> **Exercise brief**:
Would you show every line from the records that holds "cone"?

> **Listed entries**:
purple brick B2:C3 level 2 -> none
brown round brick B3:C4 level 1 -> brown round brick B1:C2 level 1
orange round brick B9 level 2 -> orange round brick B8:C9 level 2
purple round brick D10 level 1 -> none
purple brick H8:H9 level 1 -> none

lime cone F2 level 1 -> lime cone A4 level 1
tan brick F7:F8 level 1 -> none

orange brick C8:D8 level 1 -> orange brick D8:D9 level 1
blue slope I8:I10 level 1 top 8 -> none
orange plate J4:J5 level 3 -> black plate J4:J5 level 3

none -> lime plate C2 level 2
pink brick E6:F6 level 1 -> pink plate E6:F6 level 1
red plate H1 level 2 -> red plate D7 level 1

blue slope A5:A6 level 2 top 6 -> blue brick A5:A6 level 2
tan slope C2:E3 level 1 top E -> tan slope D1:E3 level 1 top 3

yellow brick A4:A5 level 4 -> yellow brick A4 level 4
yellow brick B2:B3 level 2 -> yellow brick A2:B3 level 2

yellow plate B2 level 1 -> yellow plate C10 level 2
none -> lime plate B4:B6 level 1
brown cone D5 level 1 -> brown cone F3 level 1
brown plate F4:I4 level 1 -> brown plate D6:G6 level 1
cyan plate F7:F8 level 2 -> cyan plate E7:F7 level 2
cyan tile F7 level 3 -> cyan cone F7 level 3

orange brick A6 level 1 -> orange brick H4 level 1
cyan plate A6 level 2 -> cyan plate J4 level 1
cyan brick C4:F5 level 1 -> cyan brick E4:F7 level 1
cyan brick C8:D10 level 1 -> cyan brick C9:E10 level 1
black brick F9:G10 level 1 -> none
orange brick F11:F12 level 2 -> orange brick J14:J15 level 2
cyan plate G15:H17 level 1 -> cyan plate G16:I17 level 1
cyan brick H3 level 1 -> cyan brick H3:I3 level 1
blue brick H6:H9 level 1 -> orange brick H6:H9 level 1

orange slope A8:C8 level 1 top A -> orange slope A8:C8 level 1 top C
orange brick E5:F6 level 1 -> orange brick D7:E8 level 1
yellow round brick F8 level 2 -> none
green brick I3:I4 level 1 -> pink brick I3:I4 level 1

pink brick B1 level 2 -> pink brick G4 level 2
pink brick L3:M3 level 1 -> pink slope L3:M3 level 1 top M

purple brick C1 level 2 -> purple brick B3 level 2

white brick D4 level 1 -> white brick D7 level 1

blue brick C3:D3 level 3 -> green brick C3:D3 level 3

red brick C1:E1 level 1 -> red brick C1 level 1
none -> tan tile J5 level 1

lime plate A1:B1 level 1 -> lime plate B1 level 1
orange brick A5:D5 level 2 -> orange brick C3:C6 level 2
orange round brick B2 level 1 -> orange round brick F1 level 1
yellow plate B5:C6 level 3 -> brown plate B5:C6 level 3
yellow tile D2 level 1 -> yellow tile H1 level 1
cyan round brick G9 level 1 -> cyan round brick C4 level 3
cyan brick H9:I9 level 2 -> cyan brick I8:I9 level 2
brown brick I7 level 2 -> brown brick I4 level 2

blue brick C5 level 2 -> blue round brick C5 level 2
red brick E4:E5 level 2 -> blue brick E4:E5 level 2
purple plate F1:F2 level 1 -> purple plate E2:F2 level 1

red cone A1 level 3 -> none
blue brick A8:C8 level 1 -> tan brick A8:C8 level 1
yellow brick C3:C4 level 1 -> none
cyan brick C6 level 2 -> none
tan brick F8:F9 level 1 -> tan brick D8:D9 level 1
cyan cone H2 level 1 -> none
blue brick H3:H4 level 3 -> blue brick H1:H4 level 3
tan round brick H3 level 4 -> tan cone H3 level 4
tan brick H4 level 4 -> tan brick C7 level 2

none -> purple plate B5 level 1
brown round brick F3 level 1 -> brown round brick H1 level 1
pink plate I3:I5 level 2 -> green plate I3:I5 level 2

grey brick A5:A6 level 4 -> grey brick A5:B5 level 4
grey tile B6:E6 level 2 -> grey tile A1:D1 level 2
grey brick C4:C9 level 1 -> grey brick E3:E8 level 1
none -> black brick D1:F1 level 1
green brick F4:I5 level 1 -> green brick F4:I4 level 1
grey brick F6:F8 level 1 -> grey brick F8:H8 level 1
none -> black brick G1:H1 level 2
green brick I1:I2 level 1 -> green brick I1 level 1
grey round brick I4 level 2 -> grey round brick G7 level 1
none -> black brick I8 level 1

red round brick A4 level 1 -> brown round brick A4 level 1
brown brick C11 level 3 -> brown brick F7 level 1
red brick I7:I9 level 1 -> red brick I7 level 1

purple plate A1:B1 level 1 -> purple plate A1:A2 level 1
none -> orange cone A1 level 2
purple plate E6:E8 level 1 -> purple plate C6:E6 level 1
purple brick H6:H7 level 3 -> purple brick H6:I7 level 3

> **Task solution**:
lime cone F2 level 1 -> lime cone A4 level 1
brown cone D5 level 1 -> brown cone F3 level 1
cyan tile F7 level 3 -> cyan cone F7 level 3
red cone A1 level 3 -> none
cyan cone H2 level 1 -> none
tan round brick H3 level 4 -> tan cone H3 level 4
none -> orange cone A1 level 2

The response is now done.